The whole listing needs to be returned exactly as it appears.

[Start of Attachment]

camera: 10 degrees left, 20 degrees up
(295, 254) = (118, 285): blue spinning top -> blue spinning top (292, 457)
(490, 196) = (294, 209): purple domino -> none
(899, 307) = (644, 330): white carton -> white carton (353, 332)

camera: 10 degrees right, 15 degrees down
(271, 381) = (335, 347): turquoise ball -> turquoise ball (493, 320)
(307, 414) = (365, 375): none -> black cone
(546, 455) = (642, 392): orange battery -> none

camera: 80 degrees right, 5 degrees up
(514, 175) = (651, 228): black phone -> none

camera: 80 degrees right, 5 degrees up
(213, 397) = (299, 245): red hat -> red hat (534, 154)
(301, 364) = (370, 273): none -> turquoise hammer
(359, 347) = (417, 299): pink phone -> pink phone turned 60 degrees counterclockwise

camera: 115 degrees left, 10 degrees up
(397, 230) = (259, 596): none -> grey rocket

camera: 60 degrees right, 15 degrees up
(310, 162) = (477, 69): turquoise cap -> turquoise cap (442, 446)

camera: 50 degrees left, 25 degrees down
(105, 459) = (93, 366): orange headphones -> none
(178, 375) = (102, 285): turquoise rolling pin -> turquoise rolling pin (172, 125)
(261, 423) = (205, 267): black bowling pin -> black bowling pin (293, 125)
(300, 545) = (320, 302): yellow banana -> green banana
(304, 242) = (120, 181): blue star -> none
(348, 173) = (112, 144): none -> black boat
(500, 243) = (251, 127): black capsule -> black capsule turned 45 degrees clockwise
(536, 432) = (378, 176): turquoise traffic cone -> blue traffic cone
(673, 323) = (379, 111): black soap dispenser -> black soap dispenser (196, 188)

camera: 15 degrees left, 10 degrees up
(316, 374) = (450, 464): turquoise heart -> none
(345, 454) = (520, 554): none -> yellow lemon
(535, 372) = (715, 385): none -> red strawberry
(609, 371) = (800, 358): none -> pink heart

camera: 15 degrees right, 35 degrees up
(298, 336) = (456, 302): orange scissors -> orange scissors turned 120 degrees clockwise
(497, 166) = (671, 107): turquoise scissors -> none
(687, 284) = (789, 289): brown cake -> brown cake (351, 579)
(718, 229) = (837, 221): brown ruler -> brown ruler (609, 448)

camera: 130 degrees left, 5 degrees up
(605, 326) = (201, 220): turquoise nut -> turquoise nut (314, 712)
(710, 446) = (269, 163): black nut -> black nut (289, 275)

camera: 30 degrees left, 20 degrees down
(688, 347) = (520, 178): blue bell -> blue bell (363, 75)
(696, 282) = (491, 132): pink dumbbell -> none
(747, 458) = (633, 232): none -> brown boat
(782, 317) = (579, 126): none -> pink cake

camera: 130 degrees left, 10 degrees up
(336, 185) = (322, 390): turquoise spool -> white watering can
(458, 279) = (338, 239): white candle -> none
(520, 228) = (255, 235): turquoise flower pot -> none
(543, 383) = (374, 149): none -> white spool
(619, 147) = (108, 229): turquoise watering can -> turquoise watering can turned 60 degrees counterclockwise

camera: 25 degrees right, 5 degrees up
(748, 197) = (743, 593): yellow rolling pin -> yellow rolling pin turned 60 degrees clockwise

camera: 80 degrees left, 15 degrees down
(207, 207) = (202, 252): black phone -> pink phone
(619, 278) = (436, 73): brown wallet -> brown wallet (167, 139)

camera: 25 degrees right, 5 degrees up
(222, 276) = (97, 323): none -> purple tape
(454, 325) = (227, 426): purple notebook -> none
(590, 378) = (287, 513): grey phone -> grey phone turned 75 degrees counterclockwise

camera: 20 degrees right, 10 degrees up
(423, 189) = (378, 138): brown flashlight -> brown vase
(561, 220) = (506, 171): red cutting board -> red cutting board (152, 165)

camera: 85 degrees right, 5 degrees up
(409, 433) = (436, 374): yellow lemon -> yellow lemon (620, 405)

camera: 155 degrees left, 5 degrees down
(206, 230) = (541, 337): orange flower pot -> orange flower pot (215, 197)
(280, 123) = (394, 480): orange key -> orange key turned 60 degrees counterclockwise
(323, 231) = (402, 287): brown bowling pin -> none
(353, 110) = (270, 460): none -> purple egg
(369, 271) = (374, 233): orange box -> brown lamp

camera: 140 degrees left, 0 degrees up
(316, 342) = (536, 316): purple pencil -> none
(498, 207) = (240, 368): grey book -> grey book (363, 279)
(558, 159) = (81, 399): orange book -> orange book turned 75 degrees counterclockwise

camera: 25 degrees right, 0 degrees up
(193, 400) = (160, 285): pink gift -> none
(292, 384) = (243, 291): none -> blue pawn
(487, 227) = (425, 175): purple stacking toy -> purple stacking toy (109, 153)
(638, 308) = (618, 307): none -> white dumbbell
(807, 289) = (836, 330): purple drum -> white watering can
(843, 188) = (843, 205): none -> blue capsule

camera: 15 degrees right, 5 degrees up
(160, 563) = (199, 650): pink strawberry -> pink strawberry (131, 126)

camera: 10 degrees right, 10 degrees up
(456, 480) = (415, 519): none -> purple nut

[End of Attachment]

#### [Exercise solution]
camera: 10 degrees left, 20 degrees up
(295, 254) = (118, 285): blue spinning top -> blue spinning top (292, 457)
(490, 196) = (294, 209): purple domino -> none
(899, 307) = (644, 330): white carton -> white carton (353, 332)

camera: 10 degrees right, 15 degrees down
(271, 381) = (335, 347): turquoise ball -> turquoise ball (493, 320)
(307, 414) = (365, 375): none -> black cone
(546, 455) = (642, 392): orange battery -> none

camera: 80 degrees right, 5 degrees up
(514, 175) = (651, 228): black phone -> none

camera: 80 degrees right, 5 degrees up
(213, 397) = (299, 245): red hat -> red hat (534, 154)
(301, 364) = (370, 273): none -> turquoise hammer
(359, 347) = (417, 299): pink phone -> pink phone turned 60 degrees counterclockwise

camera: 115 degrees left, 10 degrees up
(397, 230) = (259, 596): none -> grey rocket

camera: 60 degrees right, 15 degrees up
(310, 162) = (477, 69): turquoise cap -> turquoise cap (442, 446)

camera: 50 degrees left, 25 degrees down
(105, 459) = (93, 366): orange headphones -> none
(178, 375) = (102, 285): turquoise rolling pin -> turquoise rolling pin (172, 125)
(261, 423) = (205, 267): black bowling pin -> black bowling pin (293, 125)
(300, 545) = (320, 302): yellow banana -> green banana
(304, 242) = (120, 181): blue star -> none
(348, 173) = (112, 144): none -> black boat
(500, 243) = (251, 127): black capsule -> black capsule turned 45 degrees clockwise
(536, 432) = (378, 176): turquoise traffic cone -> blue traffic cone
(673, 323) = (379, 111): black soap dispenser -> black soap dispenser (196, 188)

camera: 15 degrees left, 10 degrees up
(316, 374) = (450, 464): turquoise heart -> none
(345, 454) = (520, 554): none -> yellow lemon
(535, 372) = (715, 385): none -> red strawberry
(609, 371) = (800, 358): none -> pink heart

camera: 15 degrees right, 35 degrees up
(298, 336) = (456, 302): orange scissors -> orange scissors turned 120 degrees clockwise
(497, 166) = (671, 107): turquoise scissors -> none
(687, 284) = (789, 289): brown cake -> brown cake (351, 579)
(718, 229) = (837, 221): brown ruler -> brown ruler (609, 448)

camera: 130 degrees left, 5 degrees up
(605, 326) = (201, 220): turquoise nut -> turquoise nut (314, 712)
(710, 446) = (269, 163): black nut -> black nut (289, 275)

camera: 30 degrees left, 20 degrees down
(688, 347) = (520, 178): blue bell -> blue bell (363, 75)
(696, 282) = (491, 132): pink dumbbell -> none
(747, 458) = (633, 232): none -> brown boat
(782, 317) = (579, 126): none -> pink cake

camera: 130 degrees left, 10 degrees up
(336, 185) = (322, 390): turquoise spool -> white watering can
(458, 279) = (338, 239): white candle -> none
(520, 228) = (255, 235): turquoise flower pot -> none
(543, 383) = (374, 149): none -> white spool
(619, 147) = (108, 229): turquoise watering can -> turquoise watering can turned 60 degrees counterclockwise

camera: 25 degrees right, 5 degrees up
(748, 197) = (743, 593): yellow rolling pin -> yellow rolling pin turned 60 degrees clockwise

camera: 80 degrees left, 15 degrees down
(207, 207) = (202, 252): black phone -> pink phone
(619, 278) = (436, 73): brown wallet -> brown wallet (167, 139)

camera: 25 degrees right, 5 degrees up
(222, 276) = (97, 323): none -> purple tape
(454, 325) = (227, 426): purple notebook -> none
(590, 378) = (287, 513): grey phone -> grey phone turned 75 degrees counterclockwise

camera: 20 degrees right, 10 degrees up
(423, 189) = (378, 138): brown flashlight -> brown vase
(561, 220) = (506, 171): red cutting board -> red cutting board (152, 165)

camera: 85 degrees right, 5 degrees up
(409, 433) = (436, 374): yellow lemon -> yellow lemon (620, 405)

camera: 155 degrees left, 5 degrees down
(206, 230) = (541, 337): orange flower pot -> orange flower pot (215, 197)
(280, 123) = (394, 480): orange key -> orange key turned 60 degrees counterclockwise
(323, 231) = (402, 287): brown bowling pin -> none
(353, 110) = (270, 460): none -> purple egg
(369, 271) = (374, 233): orange box -> brown lamp

camera: 140 degrees left, 0 degrees up
(316, 342) = (536, 316): purple pencil -> none
(498, 207) = (240, 368): grey book -> grey book (363, 279)
(558, 159) = (81, 399): orange book -> orange book turned 75 degrees counterclockwise

camera: 25 degrees right, 0 degrees up
(193, 400) = (160, 285): pink gift -> none
(292, 384) = (243, 291): none -> blue pawn
(487, 227) = (425, 175): purple stacking toy -> purple stacking toy (109, 153)
(638, 308) = (618, 307): none -> white dumbbell
(807, 289) = (836, 330): purple drum -> white watering can
(843, 188) = (843, 205): none -> blue capsule

camera: 15 degrees right, 5 degrees up
(160, 563) = (199, 650): pink strawberry -> pink strawberry (131, 126)

camera: 10 degrees right, 10 degrees up
(456, 480) = (415, 519): none -> purple nut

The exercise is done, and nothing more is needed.